> _Your goal_:
Filter the entries down to the lines containing "green", and copy those lines.

========================

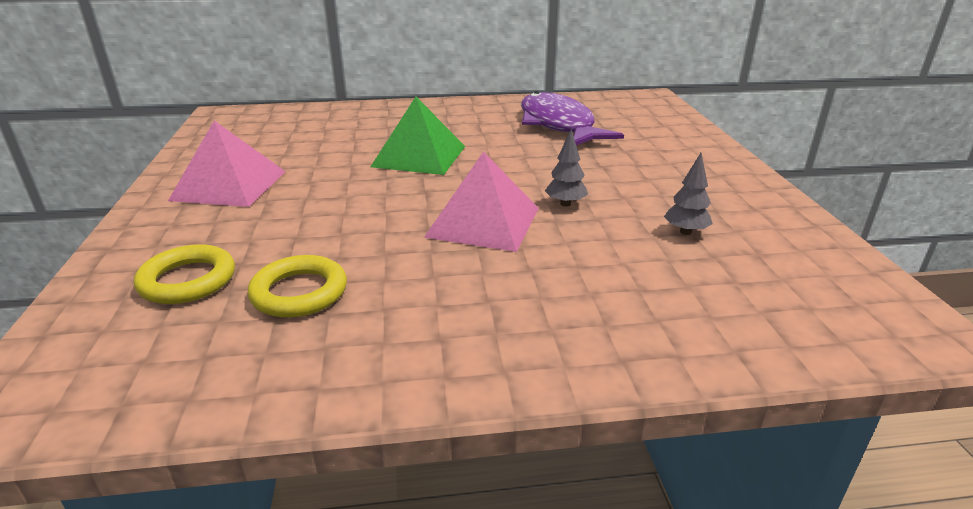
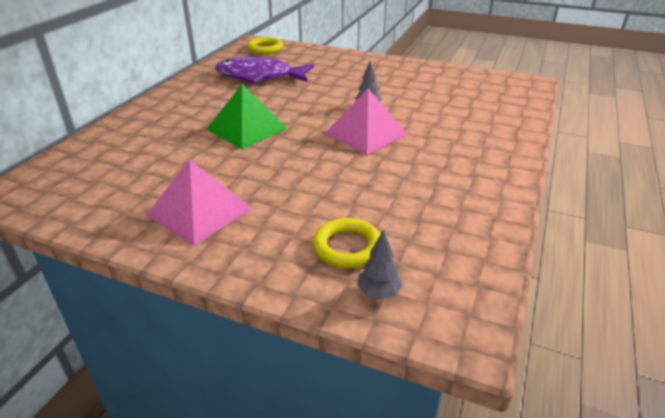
camera: 60 degrees left, 5 degrees up
(299, 292) = (398, 207): yellow ring -> yellow ring (265, 49)
(685, 232) = (425, 91): grey tree -> grey tree (378, 293)

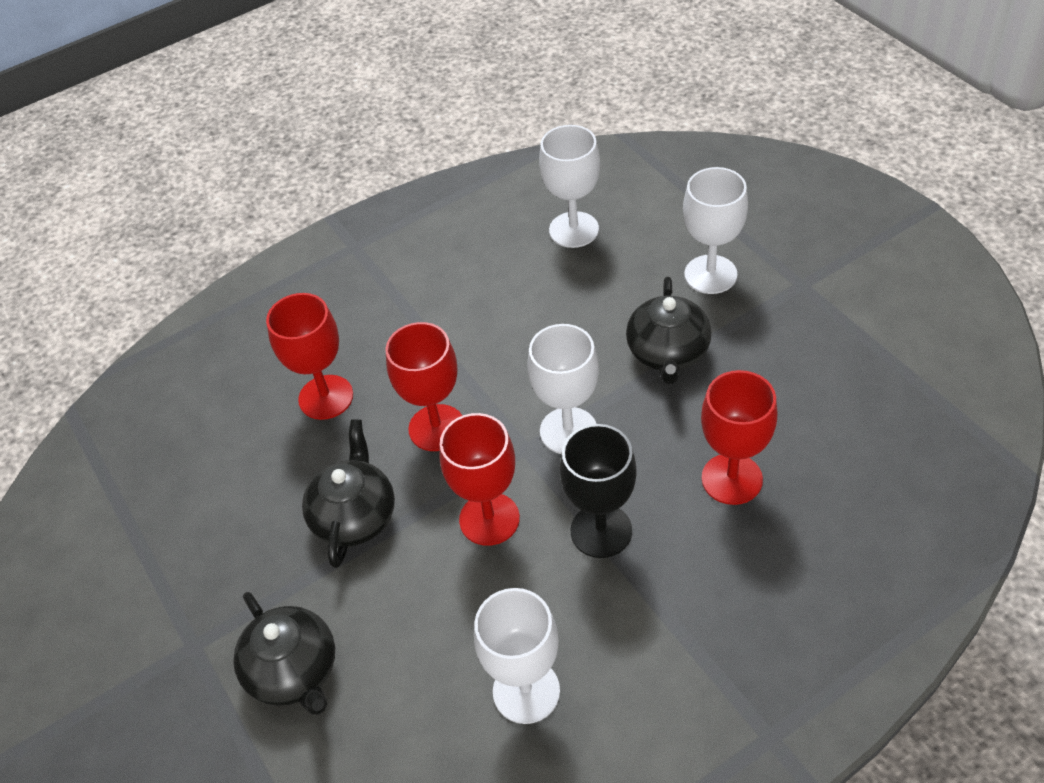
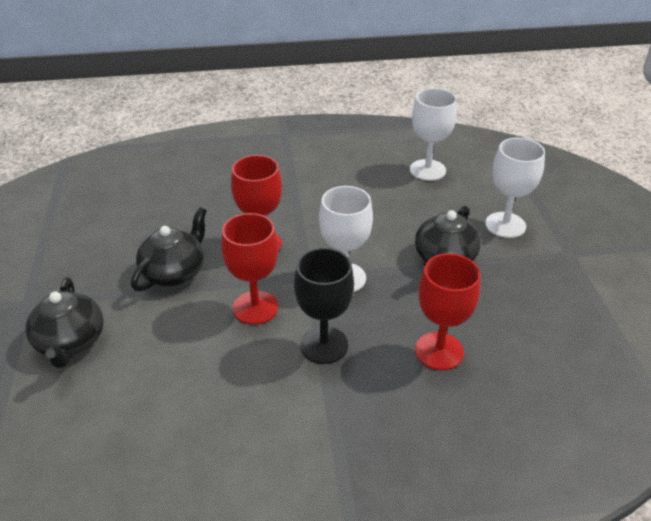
camera: 20 degrees right, 10 degrees down
(326, 397) = (208, 203): red goblet -> none
(526, 691) = (202, 421): white goblet -> none

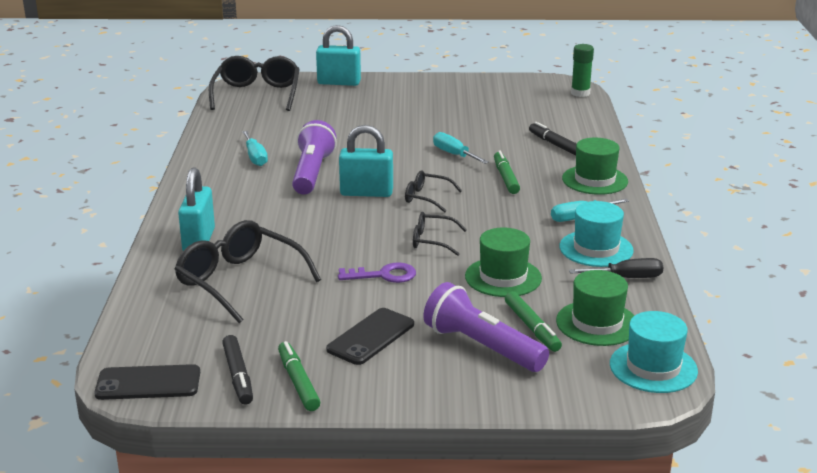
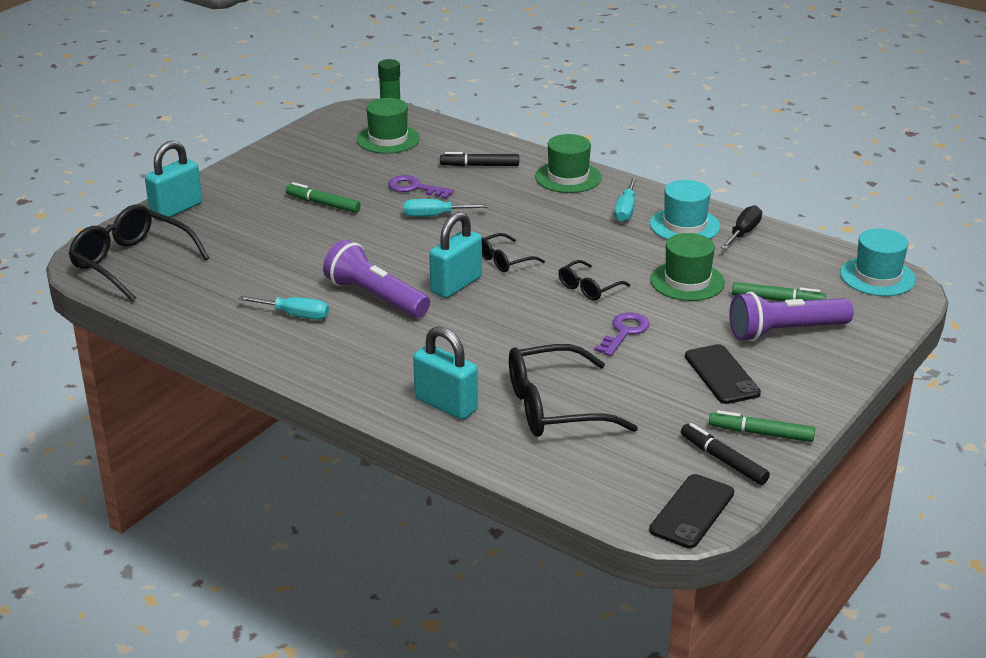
camera: 55 degrees left, 5 degrees up
(238, 376) = (723, 460): black marker -> black marker turned 150 degrees counterclockwise
(484, 136) = (415, 188): none -> purple key
(506, 178) = (513, 211): green marker -> green marker (323, 204)
(597, 323) = (797, 272): green hat -> green hat (388, 139)

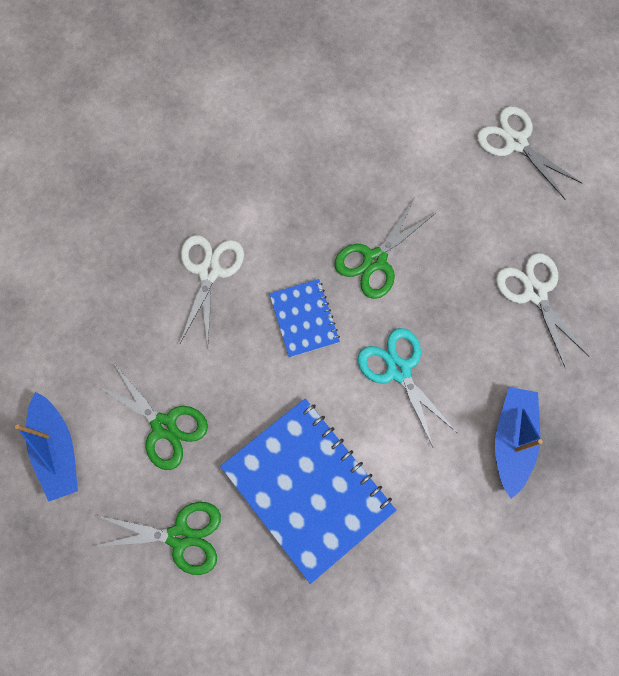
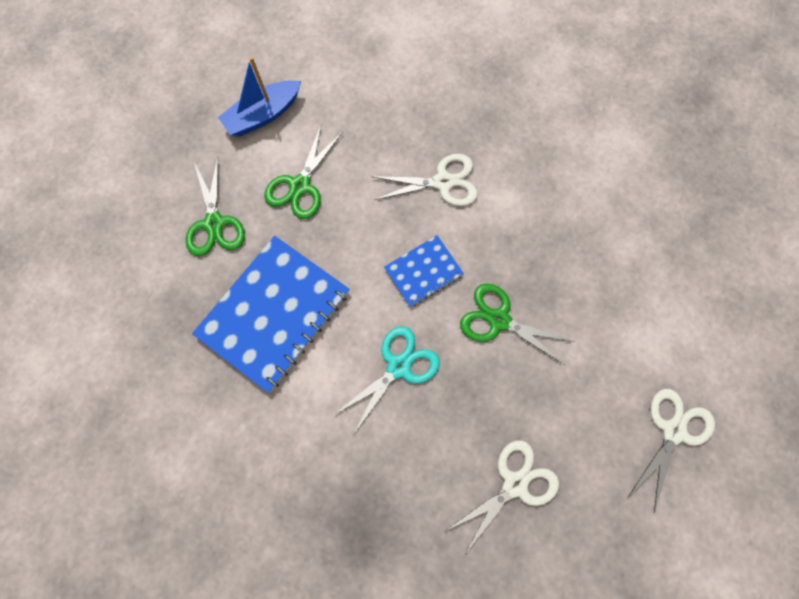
camera: 75 degrees right, 0 degrees up
(512, 440) = (359, 490): blue boat -> none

========================

> _Output for this task_:
(506, 178) = (513, 211): green marker -> green marker (323, 204)
(597, 323) = (797, 272): green hat -> green hat (388, 139)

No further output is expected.